# [Task instructions]
Exactly how many lines in this data contain the word "pink"? Only the number should be given.
─── Supplied records
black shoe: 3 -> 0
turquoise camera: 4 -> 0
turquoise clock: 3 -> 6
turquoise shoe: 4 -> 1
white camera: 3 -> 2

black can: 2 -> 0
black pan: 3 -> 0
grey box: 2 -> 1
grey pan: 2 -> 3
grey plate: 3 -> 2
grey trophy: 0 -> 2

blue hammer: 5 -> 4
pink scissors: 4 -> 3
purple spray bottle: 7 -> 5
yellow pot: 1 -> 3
──────
─── Supplied records
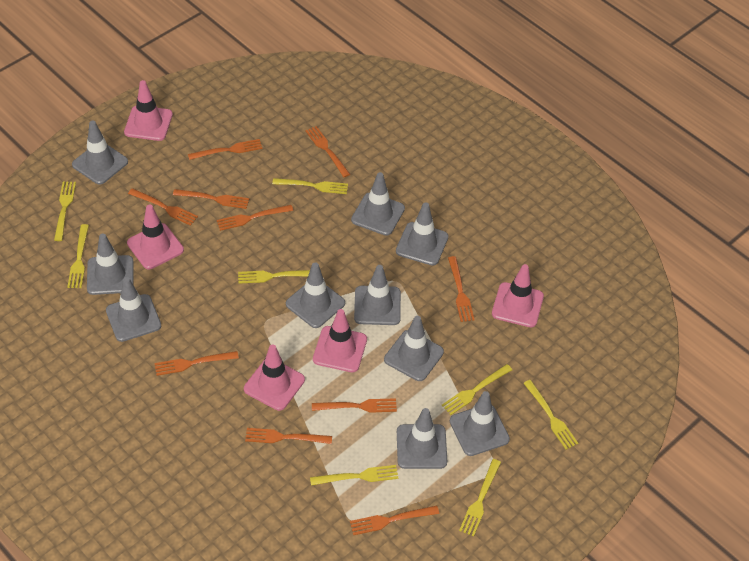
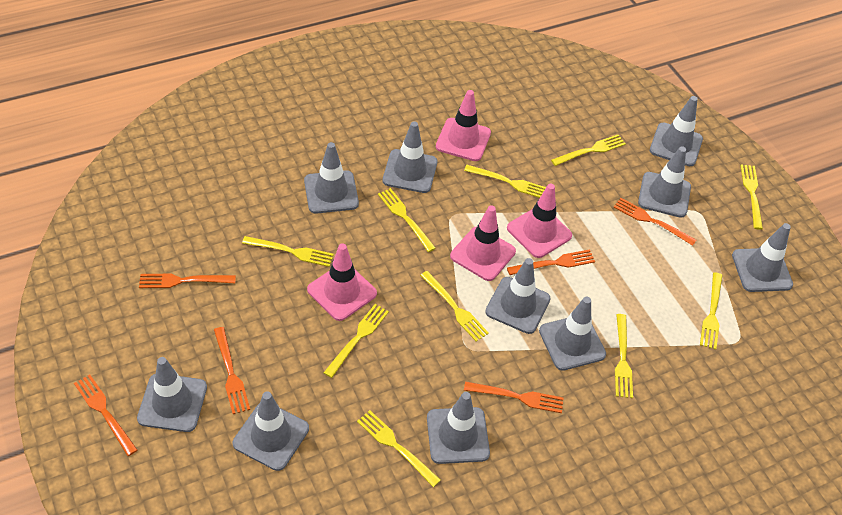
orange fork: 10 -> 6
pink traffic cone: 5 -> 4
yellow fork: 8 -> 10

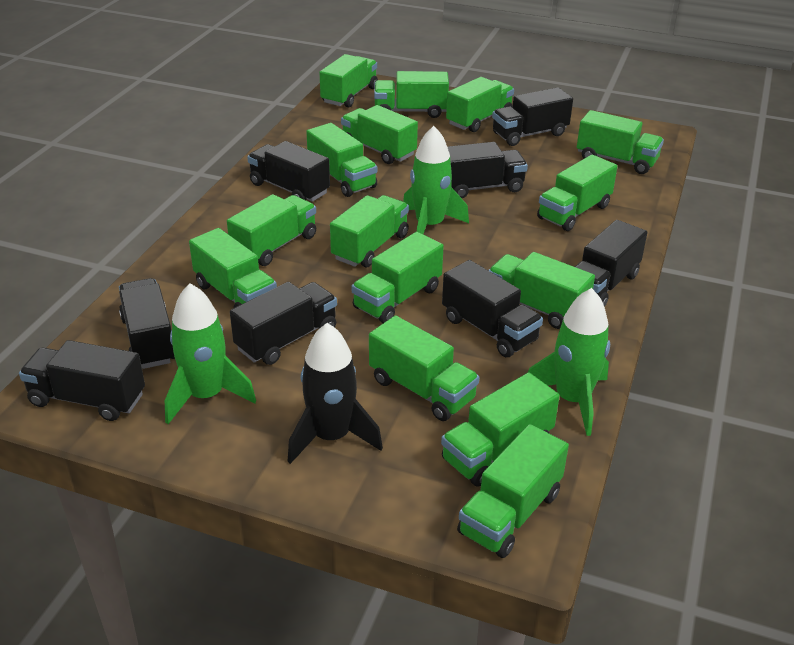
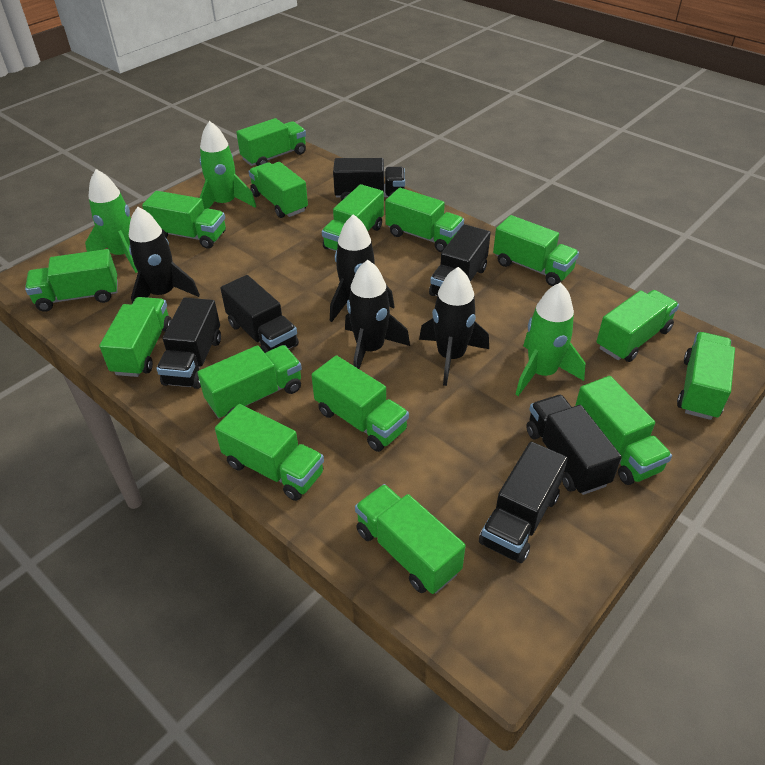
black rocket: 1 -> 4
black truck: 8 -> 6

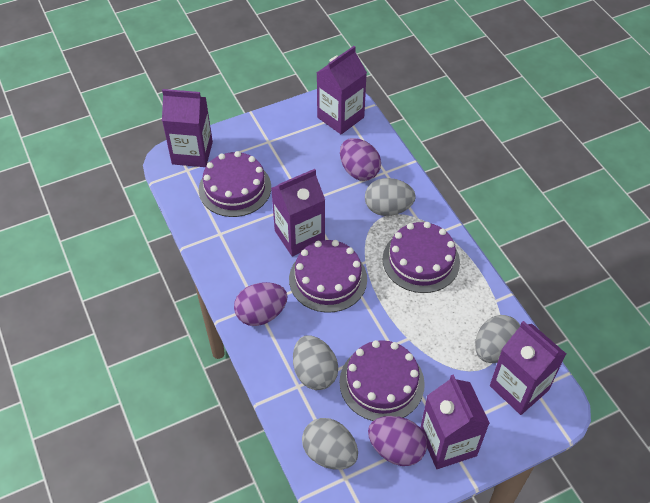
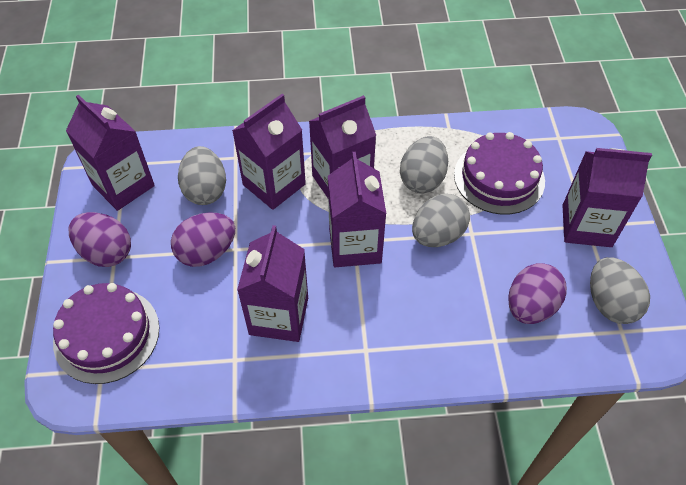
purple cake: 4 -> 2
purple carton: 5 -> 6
──────
─── Supplied records
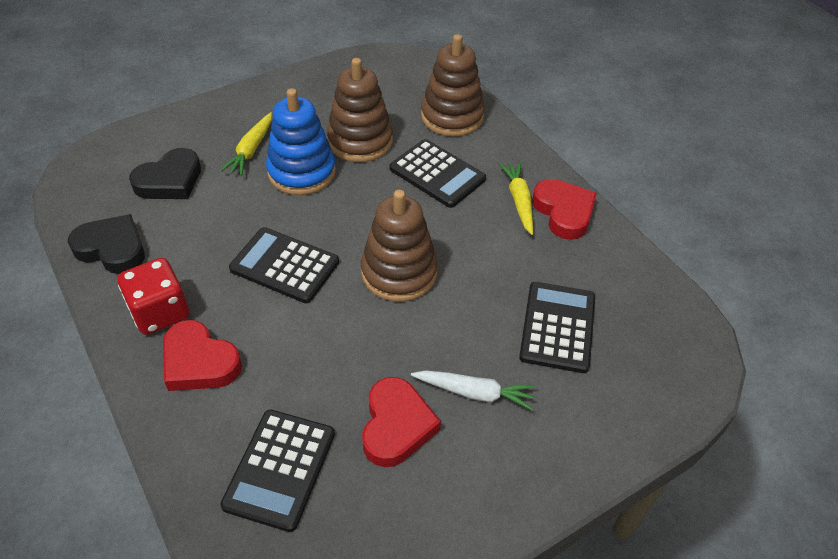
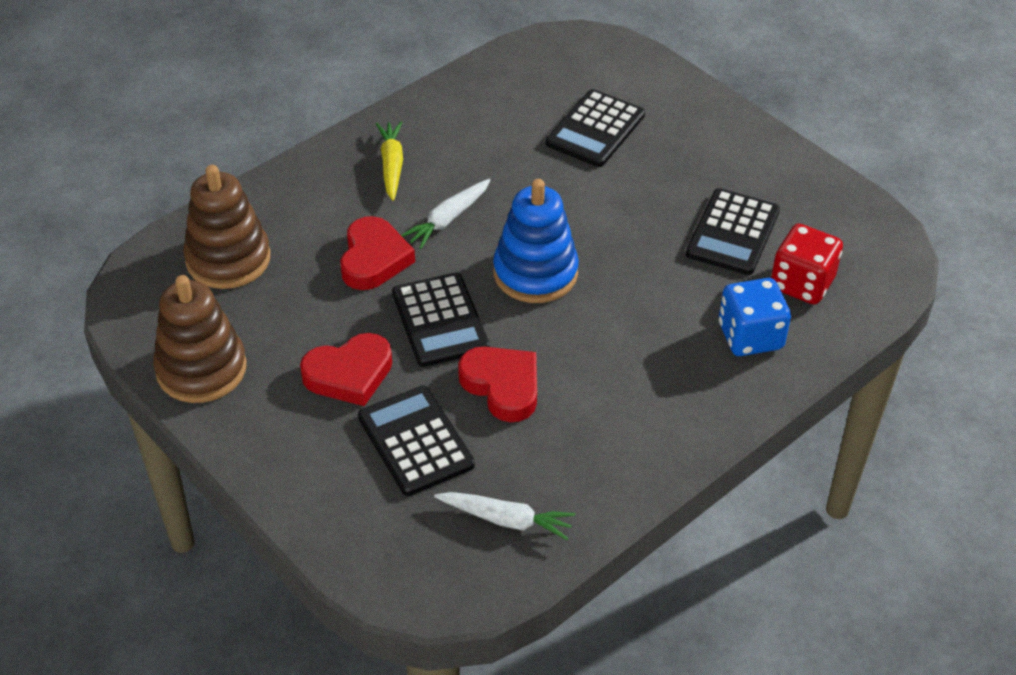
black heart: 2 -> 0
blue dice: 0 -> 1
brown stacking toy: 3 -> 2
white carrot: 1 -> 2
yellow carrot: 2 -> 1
──────
# [Your response]
2